- _What to work on_: The copy you give must match the listing below exactly and contain no pictures.

- _Input data_:
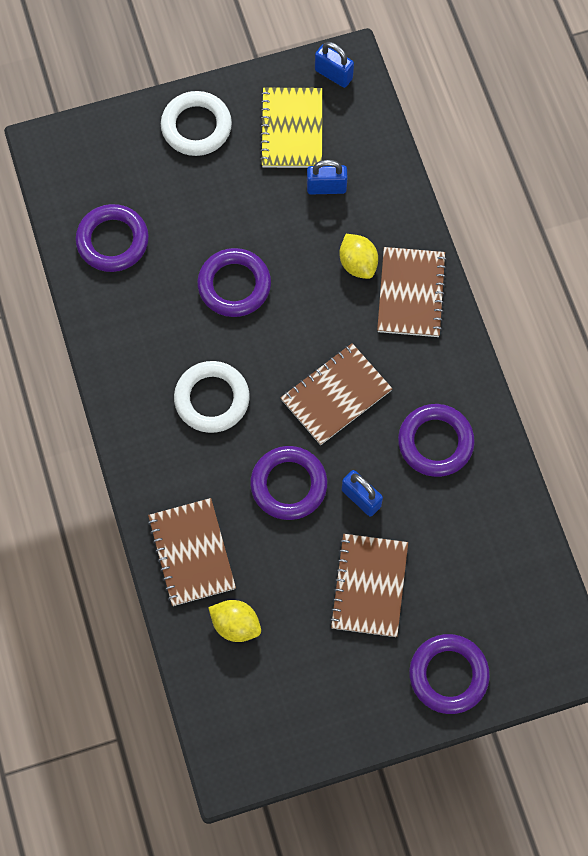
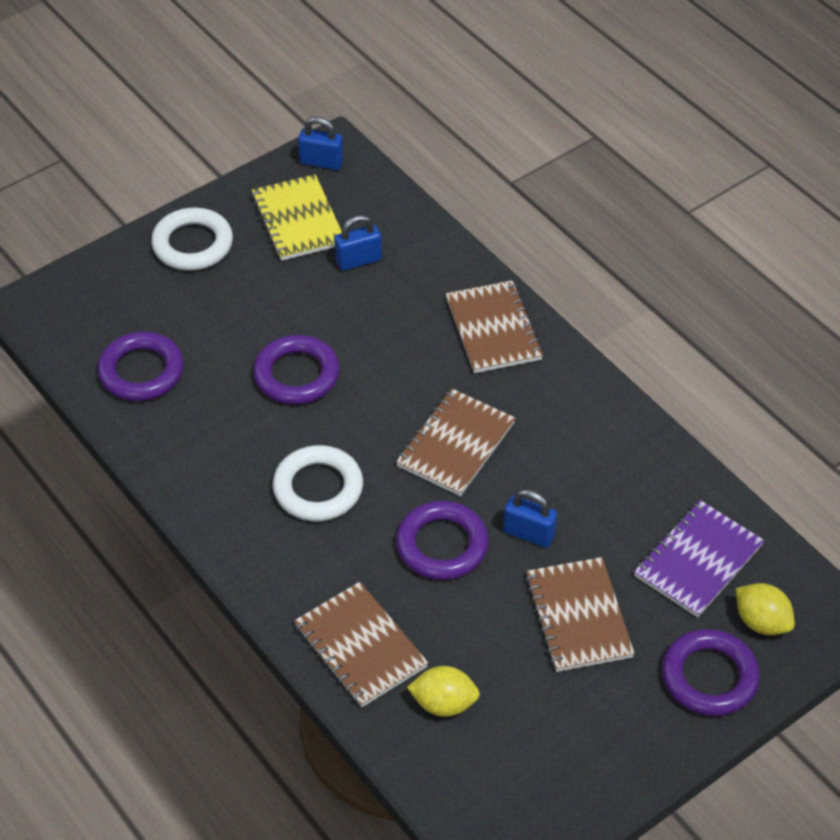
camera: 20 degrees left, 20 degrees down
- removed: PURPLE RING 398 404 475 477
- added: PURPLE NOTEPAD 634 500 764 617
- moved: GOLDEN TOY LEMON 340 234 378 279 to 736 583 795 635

- _Answer section_:
camera: 20 degrees left, 20 degrees down
- removed: PURPLE RING 398 404 475 477
- added: PURPLE NOTEPAD 634 500 764 617
- moved: GOLDEN TOY LEMON 340 234 378 279 to 736 583 795 635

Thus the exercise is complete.